Which lines of the data contain the string "mouse"? Copy every one.

------ Dataset

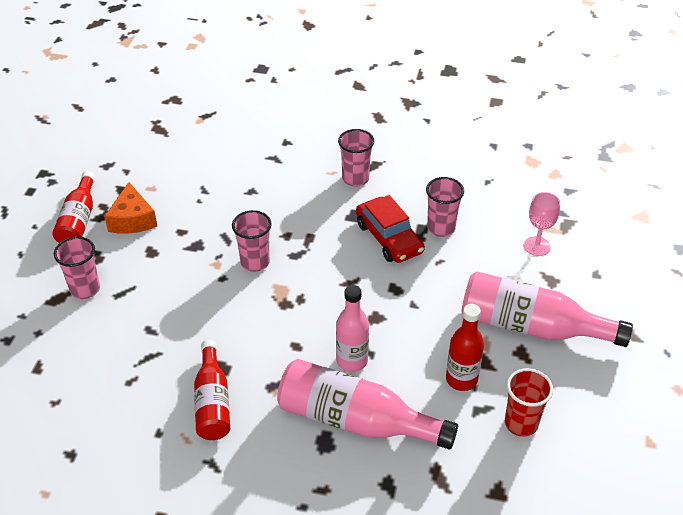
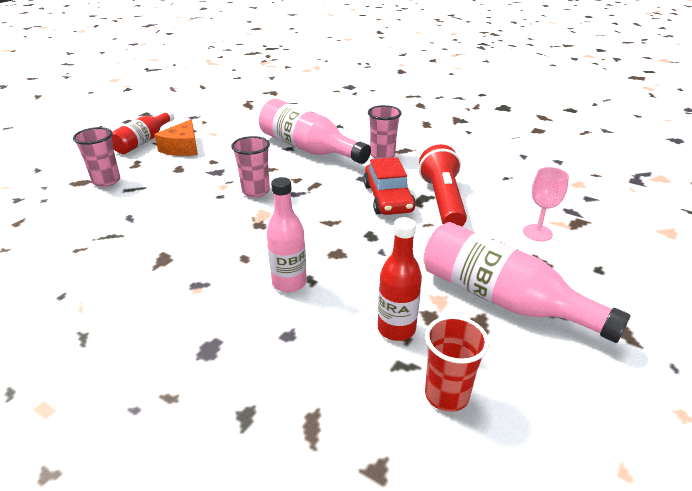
camera: 20 degrees right, 10 degrees down
red bottle [194,340,230,440] -> none
pink bottle [277,359,458,450] -> pink bottle moved to [259,99,371,164]
pink cup [426,177,464,237] -> red flashlight [419,144,467,227]

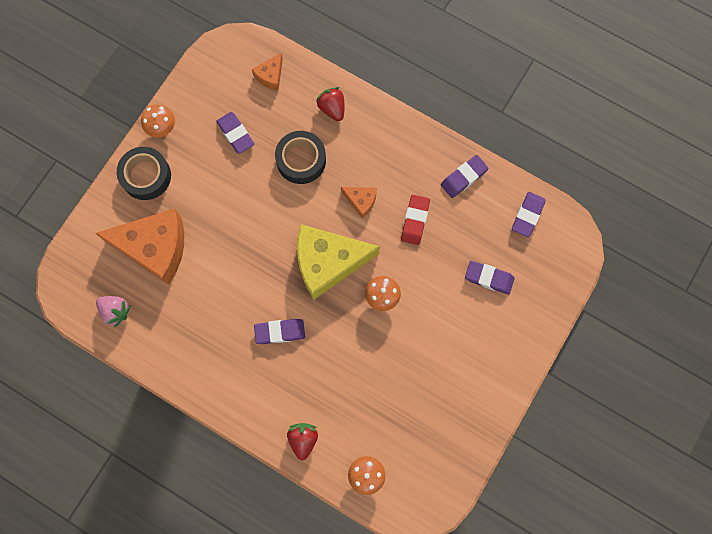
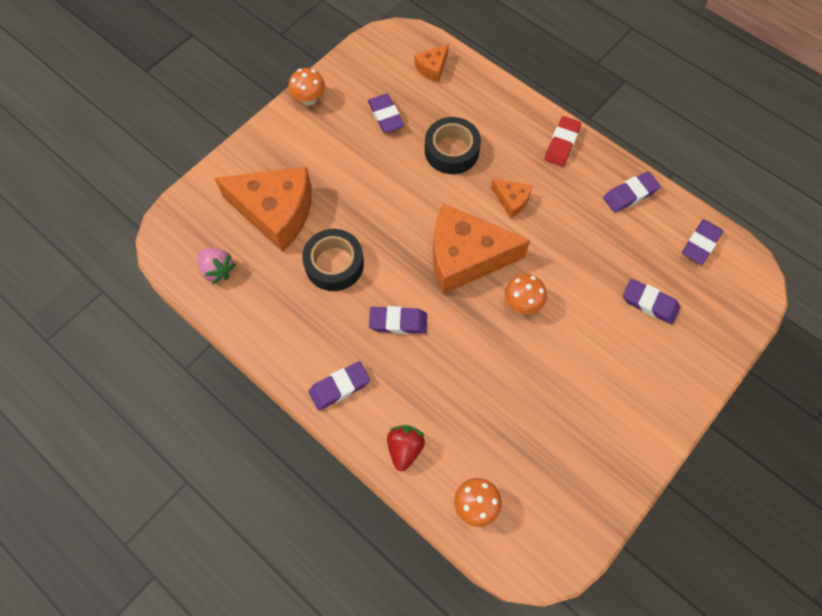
camera: 10 degrees right, 10 degrees down
black tape [117,147,171,200] -> black tape moved to [302,229,364,291]
yellow cheese [297,224,380,300] -> orange cheese [433,204,530,294]
red strawberry [316,87,344,121] -> none
red eraser [401,195,430,245] -> red eraser moved to [545,116,581,167]
none -> purple eraser [308,361,370,411]

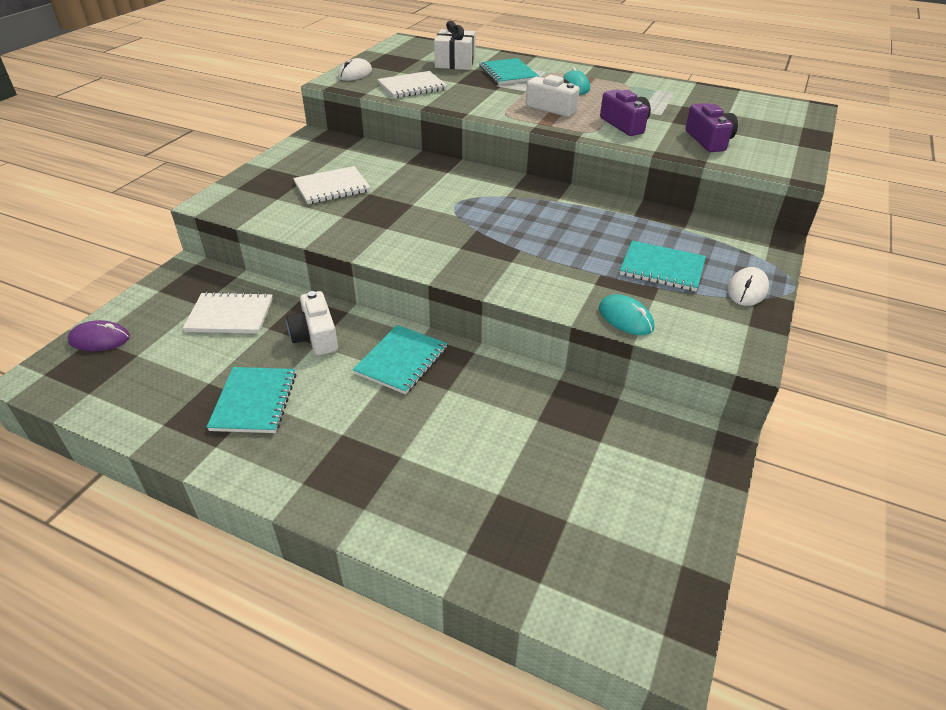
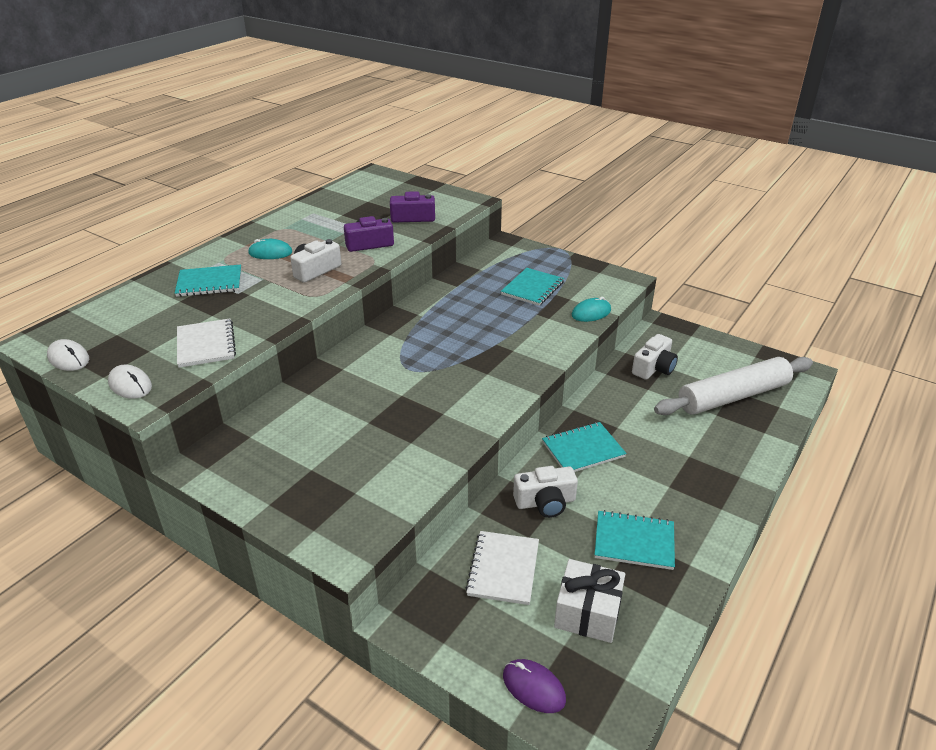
camera: 80 degrees left, 5 degrees down
purple mouse [68,320,130,351] -> purple mouse turned 60 degrees counterclockwise [503,659,566,713]
white notebook [293,166,370,204] -> none
turquoise notebook [353,325,447,394] -> turquoise notebook turned 60 degrees counterclockwise [542,422,627,472]
white gift [434,21,476,70] -> white gift moved to [554,559,625,643]
white mouse [727,267,769,306] -> white mouse moved to [47,339,89,371]
none -> white camera [632,334,678,380]
none -> white rolling pin [654,357,813,415]

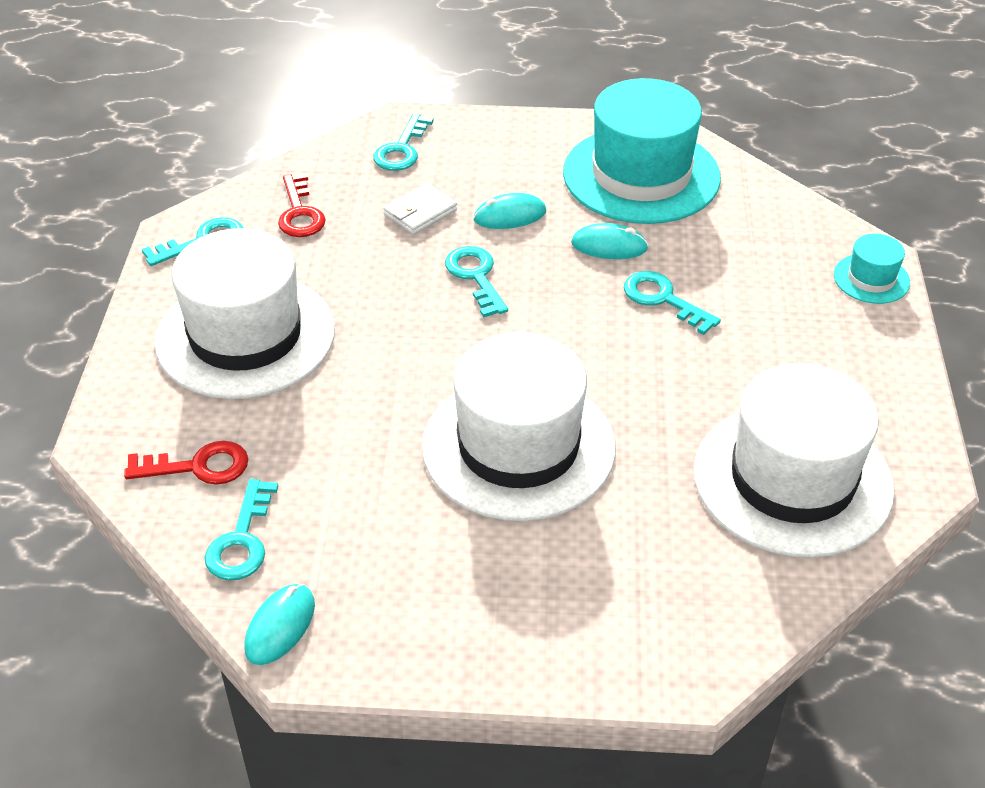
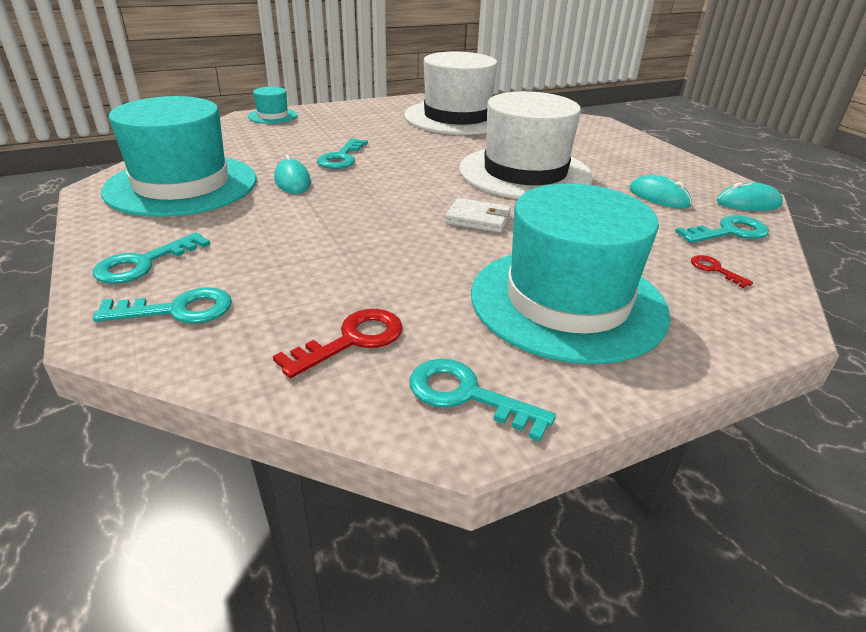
camera: 120 degrees left, 10 degrees down
red key [124,441,248,485] -> red key [691,255,753,288], size x0.57
white hat [155,228,335,399] -> turquoise hat [471,183,671,364]
white wallet [383,183,457,235] -> white wallet moved to [445,198,511,233]
turquoise key [445,246,508,317] -> turquoise key moved to [93,232,211,284]
turquoise mouse [473,193,546,229] -> turquoise mouse moved to [630,175,692,209]

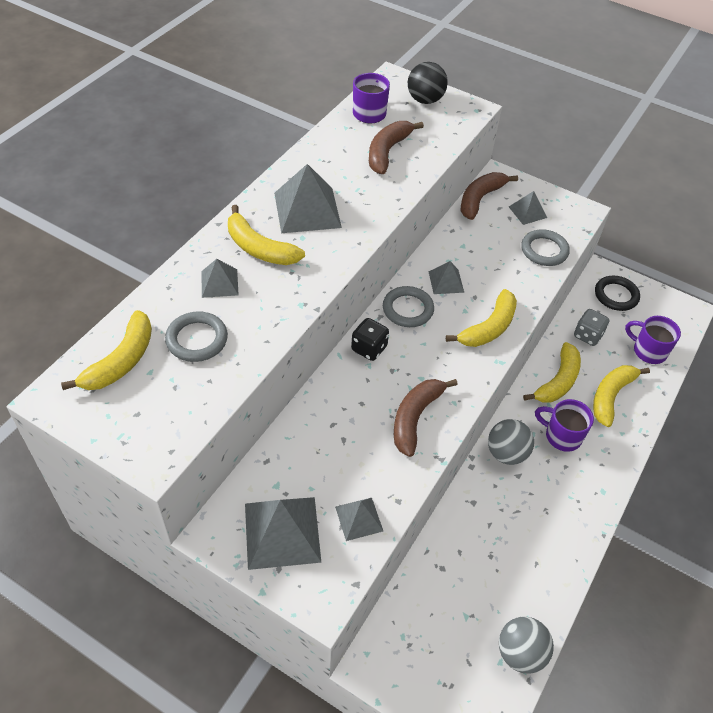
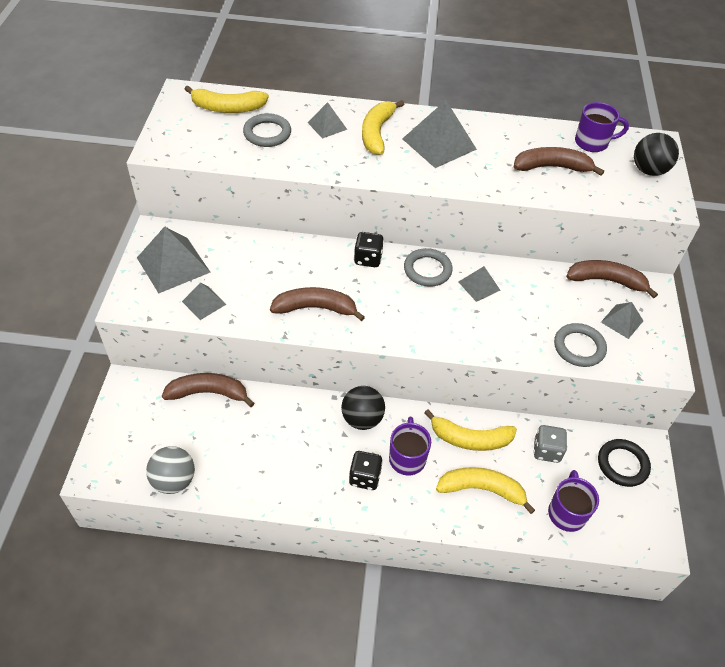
camera: 65 degrees right, 0 degrees up
yellow banana [446,289,517,347] -> none
grey ball [488,419,534,465] -> black ball [341,386,385,430]
none -> brown banana [162,373,255,407]
none -> black dice [349,451,383,490]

------------

▶ [Response box]:
purple mouse [68,320,130,351] -> purple mouse turned 60 degrees counterclockwise [503,659,566,713]
white mouse [727,267,769,306] -> white mouse moved to [47,339,89,371]
turquoise mouse [473,193,546,229] -> turquoise mouse moved to [630,175,692,209]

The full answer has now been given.